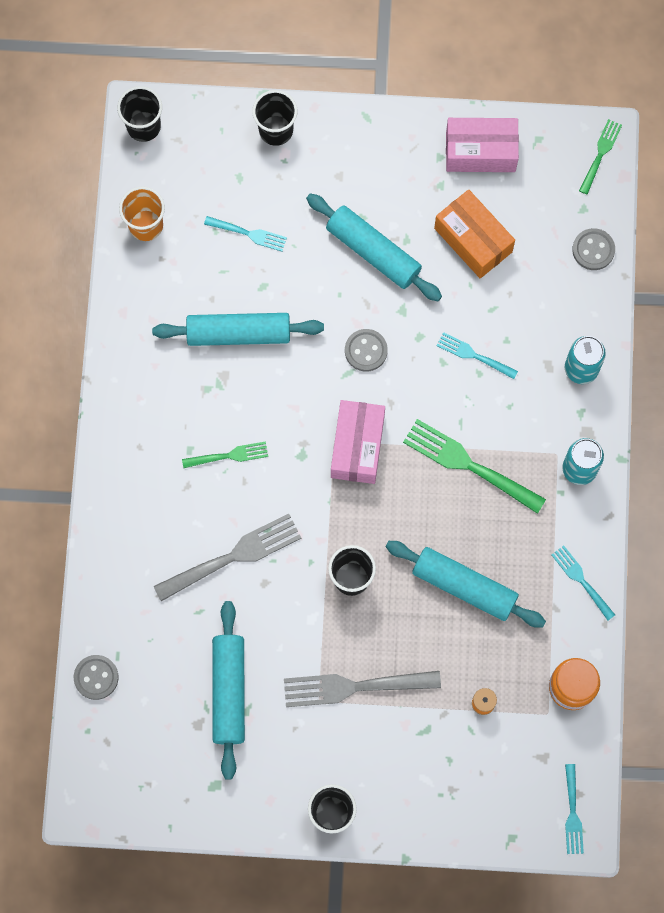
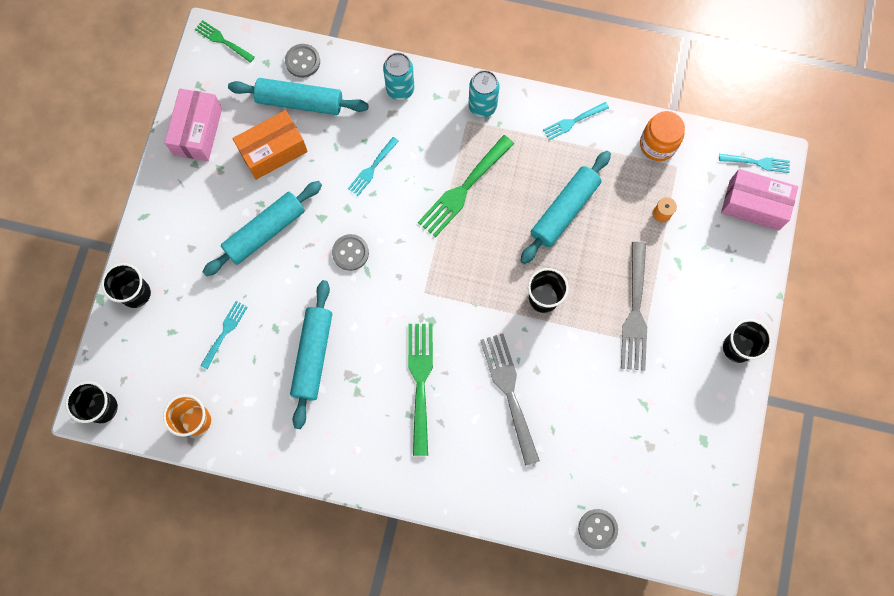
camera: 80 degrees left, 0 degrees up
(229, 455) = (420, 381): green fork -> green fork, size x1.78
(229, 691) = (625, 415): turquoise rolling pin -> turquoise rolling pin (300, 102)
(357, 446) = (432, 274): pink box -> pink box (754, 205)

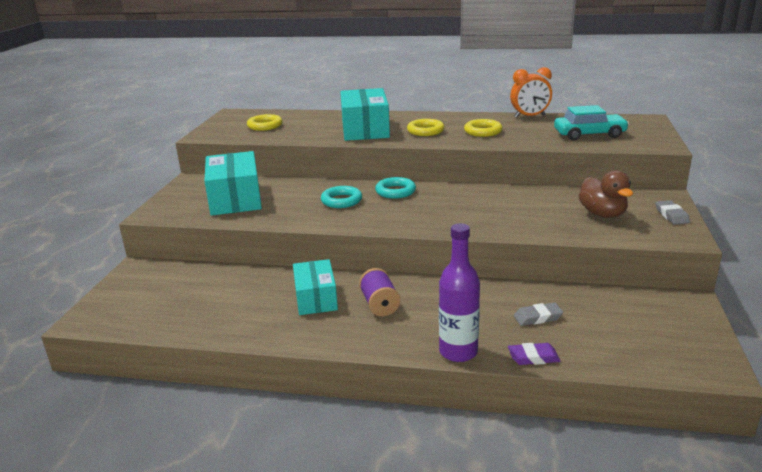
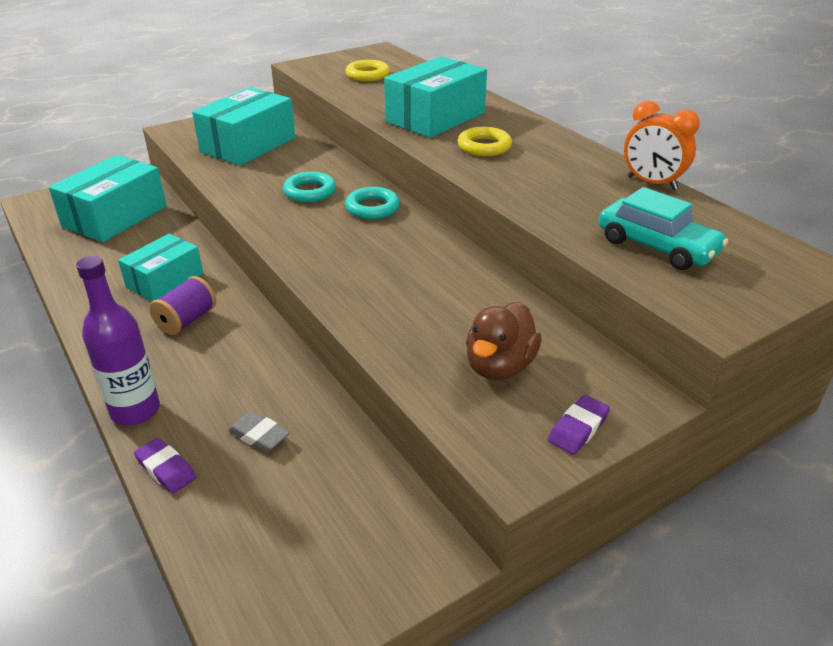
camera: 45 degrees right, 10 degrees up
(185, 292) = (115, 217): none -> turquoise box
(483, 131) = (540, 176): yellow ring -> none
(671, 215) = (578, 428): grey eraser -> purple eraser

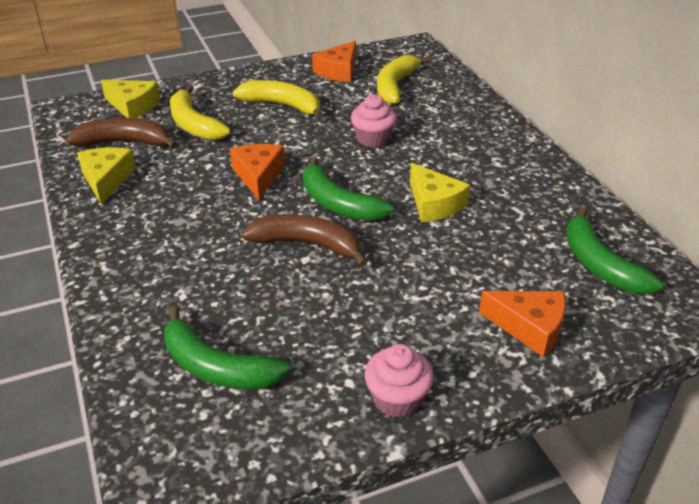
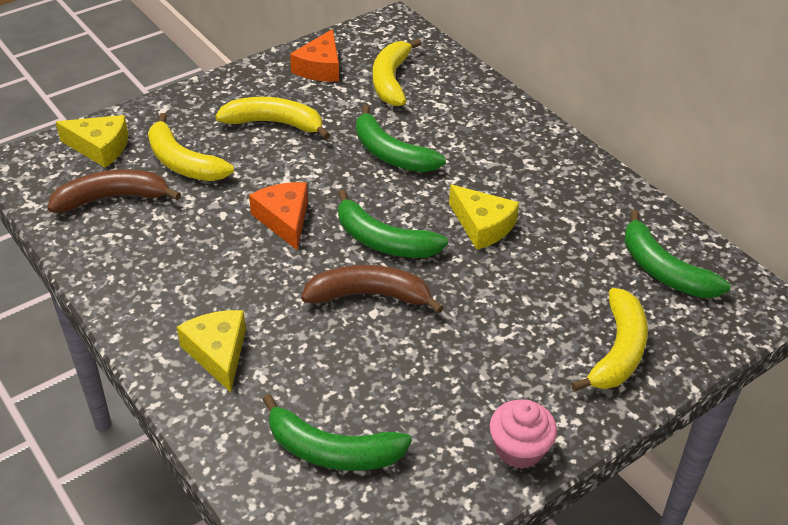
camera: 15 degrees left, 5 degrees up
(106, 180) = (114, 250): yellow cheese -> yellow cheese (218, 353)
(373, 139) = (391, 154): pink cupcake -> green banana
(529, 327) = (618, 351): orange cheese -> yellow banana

□ □ □

Goal of the exercise:
Copy out the lines above, from the one holding "camera: 15 degrees left, 5 degrees up" through the final line, with no other lines.

Problem solution:
camera: 15 degrees left, 5 degrees up
(106, 180) = (114, 250): yellow cheese -> yellow cheese (218, 353)
(373, 139) = (391, 154): pink cupcake -> green banana
(529, 327) = (618, 351): orange cheese -> yellow banana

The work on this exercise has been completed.